Exercise aim –
What follows is a set of entries. Repeat them exactly, but not their pictures.

Before-and-after object listings
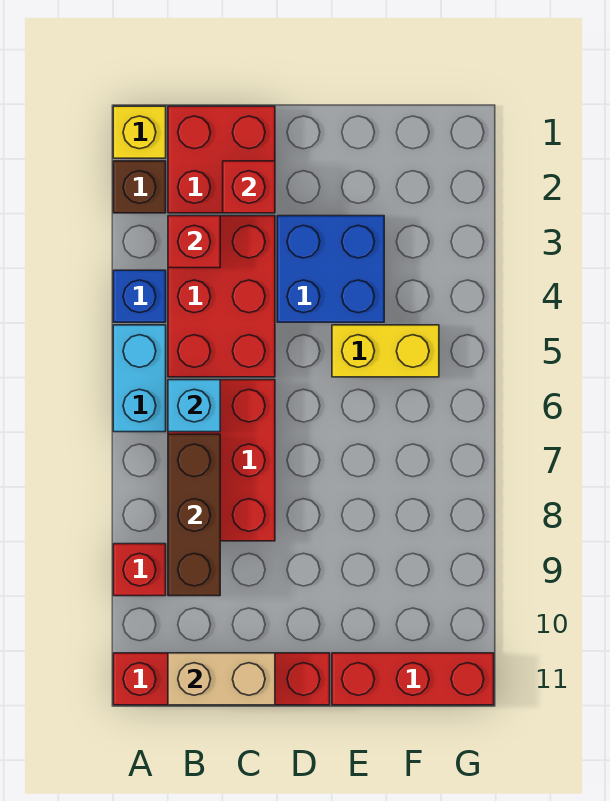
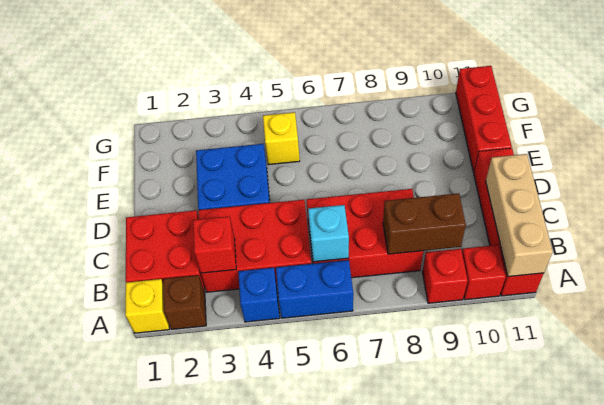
cyan brick A5:A6 level 1 -> blue brick A5:A6 level 1
brown brick B7:B9 level 2 -> brown brick B8:B9 level 2
tan brick B11:C11 level 2 -> tan brick A11:C11 level 2
red brick C2 level 2 -> red brick A10 level 1
yellow brick E5:F5 level 1 -> yellow brick F5 level 1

Solution for this problem –
cyan brick A5:A6 level 1 -> blue brick A5:A6 level 1
brown brick B7:B9 level 2 -> brown brick B8:B9 level 2
tan brick B11:C11 level 2 -> tan brick A11:C11 level 2
red brick C2 level 2 -> red brick A10 level 1
yellow brick E5:F5 level 1 -> yellow brick F5 level 1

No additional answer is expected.